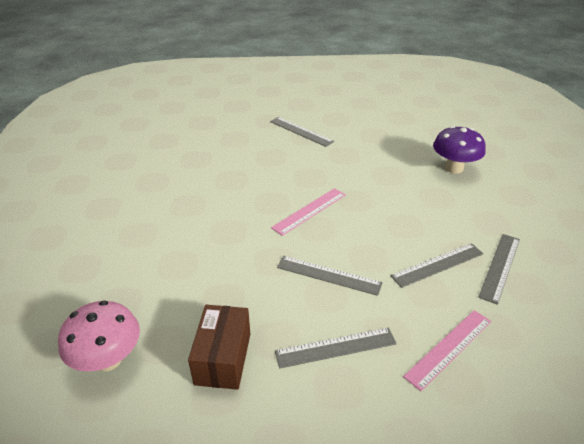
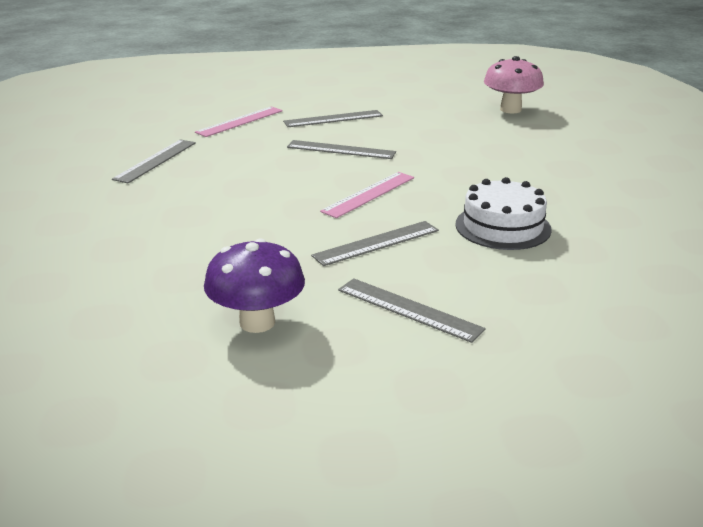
camera: 175 degrees right, 10 degrees down
(223, 358) = (422, 112): brown box -> none
(229, 176) = (502, 227): none -> white cake
(437, 264) = (223, 160): grey ruler -> grey ruler (376, 243)
(454, 168) = (131, 253): purple mushroom -> purple mushroom (257, 322)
====================
Your objective >> Copy these entries precisely and drop any picture.

The answer >>
camera: 175 degrees right, 10 degrees down
(223, 358) = (422, 112): brown box -> none
(229, 176) = (502, 227): none -> white cake
(437, 264) = (223, 160): grey ruler -> grey ruler (376, 243)
(454, 168) = (131, 253): purple mushroom -> purple mushroom (257, 322)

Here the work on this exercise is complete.